» **Spatial object tracking data**:
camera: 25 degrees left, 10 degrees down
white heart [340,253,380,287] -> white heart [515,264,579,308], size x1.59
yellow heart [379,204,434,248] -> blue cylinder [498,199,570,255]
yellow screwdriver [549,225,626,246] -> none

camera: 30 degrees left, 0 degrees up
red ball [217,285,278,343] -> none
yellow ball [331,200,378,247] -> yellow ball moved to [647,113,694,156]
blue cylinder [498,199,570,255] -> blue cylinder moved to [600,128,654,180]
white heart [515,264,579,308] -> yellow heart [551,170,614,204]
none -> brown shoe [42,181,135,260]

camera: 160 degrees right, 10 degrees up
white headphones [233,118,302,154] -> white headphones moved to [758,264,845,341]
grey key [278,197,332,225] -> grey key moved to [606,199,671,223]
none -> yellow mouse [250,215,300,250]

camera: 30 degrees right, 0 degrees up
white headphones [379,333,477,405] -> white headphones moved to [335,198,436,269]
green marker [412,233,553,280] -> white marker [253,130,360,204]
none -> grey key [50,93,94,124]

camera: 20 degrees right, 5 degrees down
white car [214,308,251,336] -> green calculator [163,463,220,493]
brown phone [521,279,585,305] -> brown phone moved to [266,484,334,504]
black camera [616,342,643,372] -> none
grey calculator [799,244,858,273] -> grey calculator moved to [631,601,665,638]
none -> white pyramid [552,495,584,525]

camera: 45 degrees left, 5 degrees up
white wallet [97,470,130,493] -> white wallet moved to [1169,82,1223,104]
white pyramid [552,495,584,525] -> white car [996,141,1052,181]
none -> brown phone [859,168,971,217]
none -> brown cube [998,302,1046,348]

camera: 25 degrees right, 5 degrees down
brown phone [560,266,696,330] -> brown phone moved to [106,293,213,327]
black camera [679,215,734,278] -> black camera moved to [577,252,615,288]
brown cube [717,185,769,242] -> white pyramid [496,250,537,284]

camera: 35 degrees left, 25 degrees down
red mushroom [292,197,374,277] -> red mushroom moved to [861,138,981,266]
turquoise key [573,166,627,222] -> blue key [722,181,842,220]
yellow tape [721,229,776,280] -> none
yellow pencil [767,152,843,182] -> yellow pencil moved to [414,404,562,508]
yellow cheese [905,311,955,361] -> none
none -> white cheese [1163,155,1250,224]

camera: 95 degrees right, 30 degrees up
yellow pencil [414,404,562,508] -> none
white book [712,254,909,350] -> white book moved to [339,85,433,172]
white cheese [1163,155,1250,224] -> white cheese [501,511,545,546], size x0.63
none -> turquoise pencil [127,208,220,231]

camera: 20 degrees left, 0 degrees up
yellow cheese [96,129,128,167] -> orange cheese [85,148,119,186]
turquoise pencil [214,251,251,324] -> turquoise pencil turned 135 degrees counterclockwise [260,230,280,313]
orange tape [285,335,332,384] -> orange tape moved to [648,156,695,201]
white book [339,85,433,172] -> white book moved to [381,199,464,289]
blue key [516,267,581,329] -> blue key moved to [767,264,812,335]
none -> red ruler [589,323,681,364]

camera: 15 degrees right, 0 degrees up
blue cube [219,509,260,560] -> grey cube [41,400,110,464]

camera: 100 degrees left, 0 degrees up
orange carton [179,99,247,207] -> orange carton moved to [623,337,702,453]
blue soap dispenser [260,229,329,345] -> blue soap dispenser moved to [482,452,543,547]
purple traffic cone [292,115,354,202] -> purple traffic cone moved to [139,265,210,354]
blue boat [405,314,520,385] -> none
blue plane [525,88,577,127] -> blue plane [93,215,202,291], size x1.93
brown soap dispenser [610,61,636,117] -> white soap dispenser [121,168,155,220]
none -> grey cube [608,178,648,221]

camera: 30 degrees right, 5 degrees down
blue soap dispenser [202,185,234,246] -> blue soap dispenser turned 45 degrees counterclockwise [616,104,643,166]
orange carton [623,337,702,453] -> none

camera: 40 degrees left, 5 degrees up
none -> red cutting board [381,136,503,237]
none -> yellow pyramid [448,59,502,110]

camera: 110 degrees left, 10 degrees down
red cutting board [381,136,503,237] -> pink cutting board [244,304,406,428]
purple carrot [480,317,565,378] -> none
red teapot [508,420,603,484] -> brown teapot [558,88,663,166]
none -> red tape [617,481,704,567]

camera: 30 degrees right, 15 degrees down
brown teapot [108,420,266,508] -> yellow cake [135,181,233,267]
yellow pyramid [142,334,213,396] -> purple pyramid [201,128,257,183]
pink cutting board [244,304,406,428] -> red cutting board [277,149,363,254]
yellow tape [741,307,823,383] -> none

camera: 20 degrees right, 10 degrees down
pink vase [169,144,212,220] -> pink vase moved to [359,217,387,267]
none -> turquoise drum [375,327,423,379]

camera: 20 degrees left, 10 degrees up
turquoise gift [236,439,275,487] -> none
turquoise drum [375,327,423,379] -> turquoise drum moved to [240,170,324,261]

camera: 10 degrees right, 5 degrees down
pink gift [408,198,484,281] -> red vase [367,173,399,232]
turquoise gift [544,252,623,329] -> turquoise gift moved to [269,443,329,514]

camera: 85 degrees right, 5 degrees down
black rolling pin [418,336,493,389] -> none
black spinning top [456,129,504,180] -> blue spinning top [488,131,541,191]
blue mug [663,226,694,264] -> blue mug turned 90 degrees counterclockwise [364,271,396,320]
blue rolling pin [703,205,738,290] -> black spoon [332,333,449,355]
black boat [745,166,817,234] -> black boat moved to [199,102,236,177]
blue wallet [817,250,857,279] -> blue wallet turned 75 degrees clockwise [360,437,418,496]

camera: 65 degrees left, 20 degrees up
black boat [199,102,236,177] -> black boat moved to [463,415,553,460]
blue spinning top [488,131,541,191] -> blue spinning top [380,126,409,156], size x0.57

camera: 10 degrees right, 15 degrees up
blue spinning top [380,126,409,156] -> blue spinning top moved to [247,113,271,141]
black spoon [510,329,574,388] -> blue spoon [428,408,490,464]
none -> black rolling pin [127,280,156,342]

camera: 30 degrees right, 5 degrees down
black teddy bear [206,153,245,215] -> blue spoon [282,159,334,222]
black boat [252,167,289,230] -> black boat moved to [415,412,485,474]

» **WHAT TO WORK ON**: Print the records above verbatim from their first line to the line containing "yellow tape [721,229,776,280] -> none", both included, and stop there.

» **WRITTEN SOLUTION**:
camera: 25 degrees left, 10 degrees down
white heart [340,253,380,287] -> white heart [515,264,579,308], size x1.59
yellow heart [379,204,434,248] -> blue cylinder [498,199,570,255]
yellow screwdriver [549,225,626,246] -> none

camera: 30 degrees left, 0 degrees up
red ball [217,285,278,343] -> none
yellow ball [331,200,378,247] -> yellow ball moved to [647,113,694,156]
blue cylinder [498,199,570,255] -> blue cylinder moved to [600,128,654,180]
white heart [515,264,579,308] -> yellow heart [551,170,614,204]
none -> brown shoe [42,181,135,260]

camera: 160 degrees right, 10 degrees up
white headphones [233,118,302,154] -> white headphones moved to [758,264,845,341]
grey key [278,197,332,225] -> grey key moved to [606,199,671,223]
none -> yellow mouse [250,215,300,250]

camera: 30 degrees right, 0 degrees up
white headphones [379,333,477,405] -> white headphones moved to [335,198,436,269]
green marker [412,233,553,280] -> white marker [253,130,360,204]
none -> grey key [50,93,94,124]

camera: 20 degrees right, 5 degrees down
white car [214,308,251,336] -> green calculator [163,463,220,493]
brown phone [521,279,585,305] -> brown phone moved to [266,484,334,504]
black camera [616,342,643,372] -> none
grey calculator [799,244,858,273] -> grey calculator moved to [631,601,665,638]
none -> white pyramid [552,495,584,525]

camera: 45 degrees left, 5 degrees up
white wallet [97,470,130,493] -> white wallet moved to [1169,82,1223,104]
white pyramid [552,495,584,525] -> white car [996,141,1052,181]
none -> brown phone [859,168,971,217]
none -> brown cube [998,302,1046,348]

camera: 25 degrees right, 5 degrees down
brown phone [560,266,696,330] -> brown phone moved to [106,293,213,327]
black camera [679,215,734,278] -> black camera moved to [577,252,615,288]
brown cube [717,185,769,242] -> white pyramid [496,250,537,284]

camera: 35 degrees left, 25 degrees down
red mushroom [292,197,374,277] -> red mushroom moved to [861,138,981,266]
turquoise key [573,166,627,222] -> blue key [722,181,842,220]
yellow tape [721,229,776,280] -> none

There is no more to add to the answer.